List, from the lines below, each one with "none" in it.
==== Given entries ====
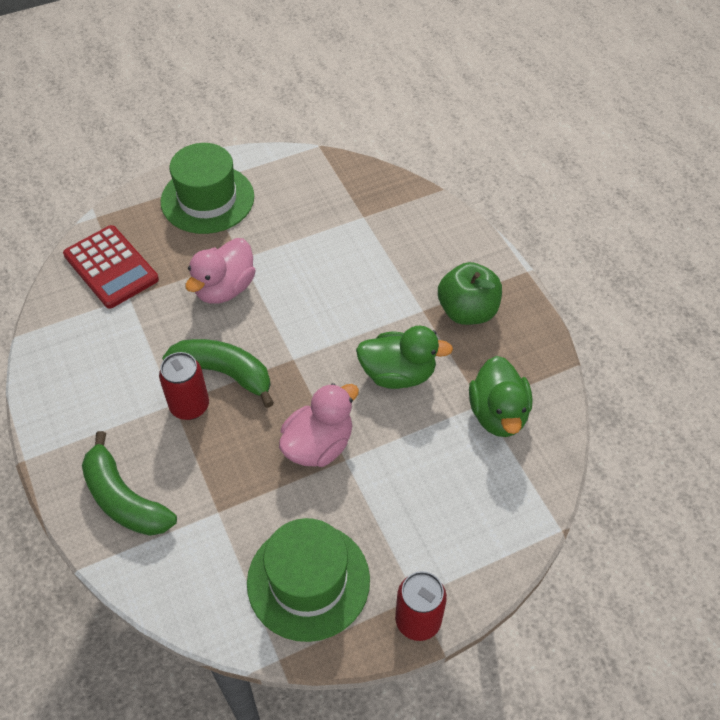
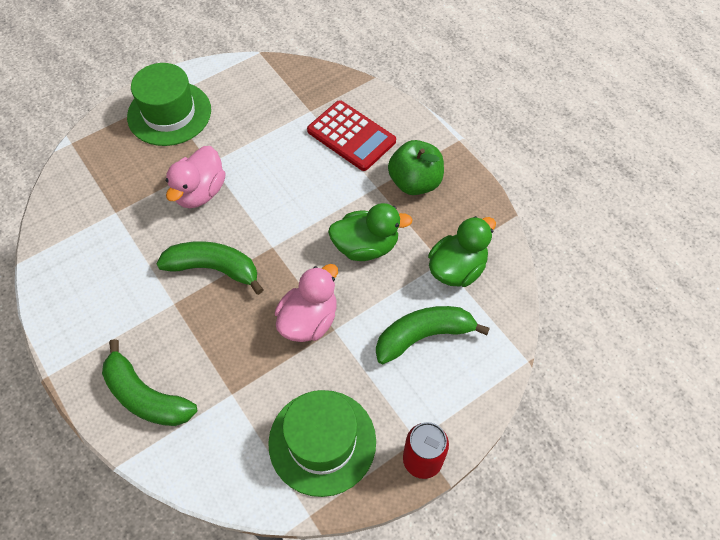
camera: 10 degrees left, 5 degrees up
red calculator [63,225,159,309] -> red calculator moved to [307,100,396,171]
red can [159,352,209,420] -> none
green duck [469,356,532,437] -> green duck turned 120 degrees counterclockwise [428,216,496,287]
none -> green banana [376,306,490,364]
====
- Output of the task -
red can [159,352,209,420] -> none
none -> green banana [376,306,490,364]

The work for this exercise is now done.